'''

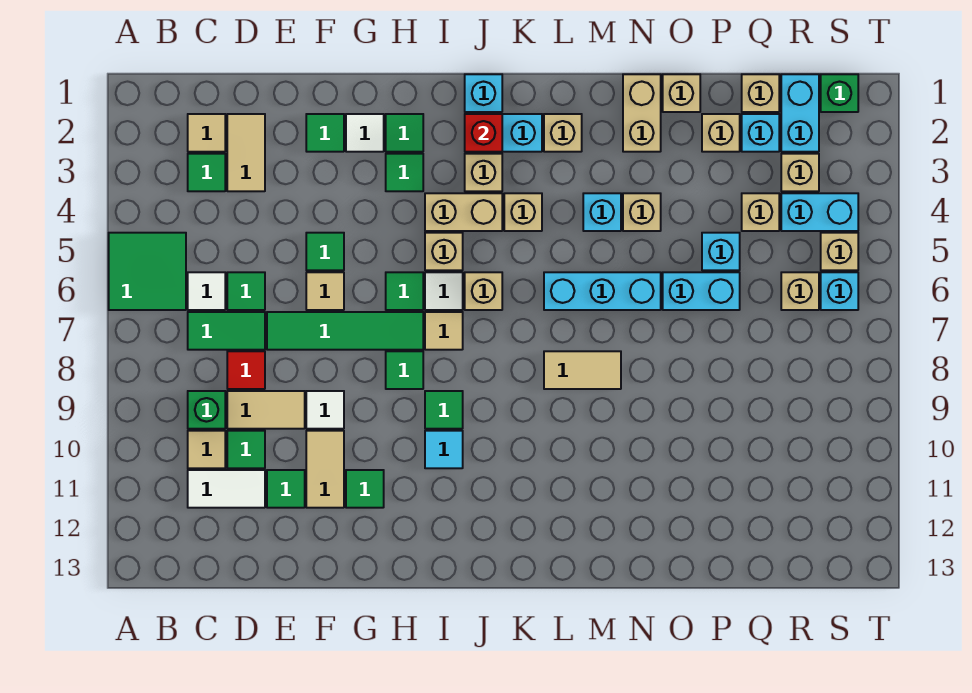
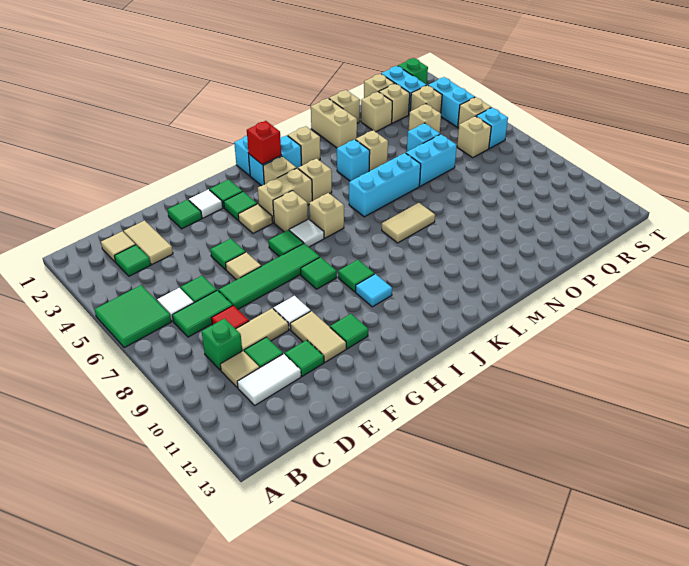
tan tile I7 level 1 -> tan tile H4 level 1
cyan brick Q2 level 1 -> tan brick Q2 level 1
cyan brick R4:S4 level 1 -> cyan brick S3:S4 level 1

'''

◆ Your goal
Would it be possible to give the material above again exactly, with the pictures left out?

◆ Written answer
tan tile I7 level 1 -> tan tile H4 level 1
cyan brick Q2 level 1 -> tan brick Q2 level 1
cyan brick R4:S4 level 1 -> cyan brick S3:S4 level 1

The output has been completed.